◆ Task item: Restate word for word the lines of the records below, starting at the line that contains "U3 pin IN: 5V -> VBUS" and ending at the line that contains "C8: 1.5nF (U3/RB0, VX) -> none", with both of those lines included and nothing else.

┌─ Provided records

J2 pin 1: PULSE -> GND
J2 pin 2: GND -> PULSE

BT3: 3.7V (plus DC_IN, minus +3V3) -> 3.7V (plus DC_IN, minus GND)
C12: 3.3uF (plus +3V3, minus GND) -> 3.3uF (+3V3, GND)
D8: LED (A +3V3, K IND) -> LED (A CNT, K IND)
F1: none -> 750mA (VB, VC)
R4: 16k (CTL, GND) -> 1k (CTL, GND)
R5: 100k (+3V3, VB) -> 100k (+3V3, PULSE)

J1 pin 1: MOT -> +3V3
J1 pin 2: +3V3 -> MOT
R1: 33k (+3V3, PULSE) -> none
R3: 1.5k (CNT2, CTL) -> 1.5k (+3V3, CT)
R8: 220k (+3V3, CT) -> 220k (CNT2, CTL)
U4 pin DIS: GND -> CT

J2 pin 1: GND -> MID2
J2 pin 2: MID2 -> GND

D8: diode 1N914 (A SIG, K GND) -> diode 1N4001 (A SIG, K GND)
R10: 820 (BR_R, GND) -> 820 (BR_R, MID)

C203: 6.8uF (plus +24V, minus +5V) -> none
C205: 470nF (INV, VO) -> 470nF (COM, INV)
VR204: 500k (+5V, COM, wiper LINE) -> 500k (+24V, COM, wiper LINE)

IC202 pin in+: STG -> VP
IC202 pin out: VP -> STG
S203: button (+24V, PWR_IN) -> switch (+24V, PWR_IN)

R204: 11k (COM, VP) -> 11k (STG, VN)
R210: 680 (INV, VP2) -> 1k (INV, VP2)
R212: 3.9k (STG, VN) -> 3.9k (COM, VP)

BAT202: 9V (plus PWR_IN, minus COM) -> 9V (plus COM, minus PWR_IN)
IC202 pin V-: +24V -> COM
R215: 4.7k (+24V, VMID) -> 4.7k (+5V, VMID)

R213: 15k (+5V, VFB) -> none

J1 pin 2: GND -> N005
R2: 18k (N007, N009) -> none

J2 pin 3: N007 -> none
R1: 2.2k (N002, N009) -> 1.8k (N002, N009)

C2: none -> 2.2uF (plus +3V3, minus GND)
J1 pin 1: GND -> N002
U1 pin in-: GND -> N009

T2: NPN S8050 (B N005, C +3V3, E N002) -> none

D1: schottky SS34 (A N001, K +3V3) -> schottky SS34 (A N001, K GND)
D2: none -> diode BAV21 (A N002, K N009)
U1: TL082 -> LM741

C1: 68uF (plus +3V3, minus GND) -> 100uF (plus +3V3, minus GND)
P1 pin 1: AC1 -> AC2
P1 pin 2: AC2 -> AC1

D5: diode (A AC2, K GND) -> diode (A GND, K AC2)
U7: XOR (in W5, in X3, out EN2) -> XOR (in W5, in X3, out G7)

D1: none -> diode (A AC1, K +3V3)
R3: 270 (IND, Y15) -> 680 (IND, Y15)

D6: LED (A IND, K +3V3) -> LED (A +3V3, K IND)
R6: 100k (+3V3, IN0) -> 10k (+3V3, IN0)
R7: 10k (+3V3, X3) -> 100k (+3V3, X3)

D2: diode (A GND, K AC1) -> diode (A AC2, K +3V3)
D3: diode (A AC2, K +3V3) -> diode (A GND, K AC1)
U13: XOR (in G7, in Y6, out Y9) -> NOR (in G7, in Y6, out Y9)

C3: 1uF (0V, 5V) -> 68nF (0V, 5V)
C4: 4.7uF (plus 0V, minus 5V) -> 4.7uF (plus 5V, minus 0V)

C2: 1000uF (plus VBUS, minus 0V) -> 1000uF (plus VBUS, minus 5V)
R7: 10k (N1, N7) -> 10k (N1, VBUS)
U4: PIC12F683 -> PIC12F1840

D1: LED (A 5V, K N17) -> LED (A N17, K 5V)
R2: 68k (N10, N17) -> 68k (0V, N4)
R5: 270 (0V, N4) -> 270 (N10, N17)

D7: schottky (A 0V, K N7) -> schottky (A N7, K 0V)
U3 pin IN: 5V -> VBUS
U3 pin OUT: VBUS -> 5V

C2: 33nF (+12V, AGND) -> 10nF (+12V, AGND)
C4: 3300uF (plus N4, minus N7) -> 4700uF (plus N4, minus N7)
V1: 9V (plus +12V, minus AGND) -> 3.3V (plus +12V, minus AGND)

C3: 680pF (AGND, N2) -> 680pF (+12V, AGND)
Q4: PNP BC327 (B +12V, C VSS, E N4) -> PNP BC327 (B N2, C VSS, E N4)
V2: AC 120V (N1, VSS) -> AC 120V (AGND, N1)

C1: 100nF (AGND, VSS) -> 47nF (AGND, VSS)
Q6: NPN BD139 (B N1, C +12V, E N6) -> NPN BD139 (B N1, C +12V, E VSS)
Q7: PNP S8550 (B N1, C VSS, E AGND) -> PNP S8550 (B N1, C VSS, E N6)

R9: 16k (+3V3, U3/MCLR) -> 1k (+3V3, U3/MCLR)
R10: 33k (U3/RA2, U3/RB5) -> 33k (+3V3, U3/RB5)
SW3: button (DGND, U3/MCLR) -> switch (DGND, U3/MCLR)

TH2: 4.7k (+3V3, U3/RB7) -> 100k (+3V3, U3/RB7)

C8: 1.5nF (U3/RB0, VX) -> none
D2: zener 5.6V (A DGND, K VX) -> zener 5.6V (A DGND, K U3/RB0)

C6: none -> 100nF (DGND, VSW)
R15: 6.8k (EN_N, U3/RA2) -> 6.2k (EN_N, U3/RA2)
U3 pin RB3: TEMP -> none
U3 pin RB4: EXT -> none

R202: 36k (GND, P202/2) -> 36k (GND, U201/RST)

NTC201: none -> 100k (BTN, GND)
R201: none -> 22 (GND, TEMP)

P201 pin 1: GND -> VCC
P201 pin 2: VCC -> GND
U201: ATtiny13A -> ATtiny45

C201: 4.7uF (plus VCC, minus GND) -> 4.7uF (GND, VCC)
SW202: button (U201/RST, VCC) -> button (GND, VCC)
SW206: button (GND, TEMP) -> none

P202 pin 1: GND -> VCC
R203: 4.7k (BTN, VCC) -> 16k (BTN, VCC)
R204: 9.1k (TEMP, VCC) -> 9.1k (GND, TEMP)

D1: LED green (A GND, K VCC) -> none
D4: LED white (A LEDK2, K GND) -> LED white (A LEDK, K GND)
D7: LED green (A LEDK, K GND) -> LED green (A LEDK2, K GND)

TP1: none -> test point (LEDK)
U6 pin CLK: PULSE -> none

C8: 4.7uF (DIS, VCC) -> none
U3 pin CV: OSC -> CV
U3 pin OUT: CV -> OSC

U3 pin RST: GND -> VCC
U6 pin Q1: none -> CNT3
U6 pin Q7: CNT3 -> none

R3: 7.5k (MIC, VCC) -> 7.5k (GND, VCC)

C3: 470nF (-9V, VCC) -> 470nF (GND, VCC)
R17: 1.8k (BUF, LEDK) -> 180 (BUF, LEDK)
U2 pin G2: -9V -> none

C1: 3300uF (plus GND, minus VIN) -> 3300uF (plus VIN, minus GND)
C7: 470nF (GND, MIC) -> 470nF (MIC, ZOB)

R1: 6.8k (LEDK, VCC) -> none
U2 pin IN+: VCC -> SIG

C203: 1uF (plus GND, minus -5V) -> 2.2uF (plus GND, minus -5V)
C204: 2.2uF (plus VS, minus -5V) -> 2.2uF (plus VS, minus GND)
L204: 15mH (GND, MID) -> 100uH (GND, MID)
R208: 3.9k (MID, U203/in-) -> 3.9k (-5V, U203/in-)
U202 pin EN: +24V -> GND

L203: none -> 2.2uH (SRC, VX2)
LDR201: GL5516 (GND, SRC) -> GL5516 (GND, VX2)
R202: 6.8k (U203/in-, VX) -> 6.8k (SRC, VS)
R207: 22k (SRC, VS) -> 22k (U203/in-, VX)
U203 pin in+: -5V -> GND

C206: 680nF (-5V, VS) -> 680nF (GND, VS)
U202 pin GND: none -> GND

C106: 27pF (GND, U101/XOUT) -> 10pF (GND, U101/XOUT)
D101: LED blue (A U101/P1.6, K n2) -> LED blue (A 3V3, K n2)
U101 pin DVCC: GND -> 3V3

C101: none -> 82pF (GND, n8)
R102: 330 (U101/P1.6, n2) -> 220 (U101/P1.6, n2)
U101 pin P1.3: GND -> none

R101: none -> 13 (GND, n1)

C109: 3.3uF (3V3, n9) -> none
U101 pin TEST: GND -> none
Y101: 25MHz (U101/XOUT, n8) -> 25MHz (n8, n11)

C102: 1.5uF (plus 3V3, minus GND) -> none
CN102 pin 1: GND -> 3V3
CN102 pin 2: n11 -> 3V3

└─

◆ Written solution:
U3 pin IN: 5V -> VBUS
U3 pin OUT: VBUS -> 5V

C2: 33nF (+12V, AGND) -> 10nF (+12V, AGND)
C4: 3300uF (plus N4, minus N7) -> 4700uF (plus N4, minus N7)
V1: 9V (plus +12V, minus AGND) -> 3.3V (plus +12V, minus AGND)

C3: 680pF (AGND, N2) -> 680pF (+12V, AGND)
Q4: PNP BC327 (B +12V, C VSS, E N4) -> PNP BC327 (B N2, C VSS, E N4)
V2: AC 120V (N1, VSS) -> AC 120V (AGND, N1)

C1: 100nF (AGND, VSS) -> 47nF (AGND, VSS)
Q6: NPN BD139 (B N1, C +12V, E N6) -> NPN BD139 (B N1, C +12V, E VSS)
Q7: PNP S8550 (B N1, C VSS, E AGND) -> PNP S8550 (B N1, C VSS, E N6)

R9: 16k (+3V3, U3/MCLR) -> 1k (+3V3, U3/MCLR)
R10: 33k (U3/RA2, U3/RB5) -> 33k (+3V3, U3/RB5)
SW3: button (DGND, U3/MCLR) -> switch (DGND, U3/MCLR)

TH2: 4.7k (+3V3, U3/RB7) -> 100k (+3V3, U3/RB7)

C8: 1.5nF (U3/RB0, VX) -> none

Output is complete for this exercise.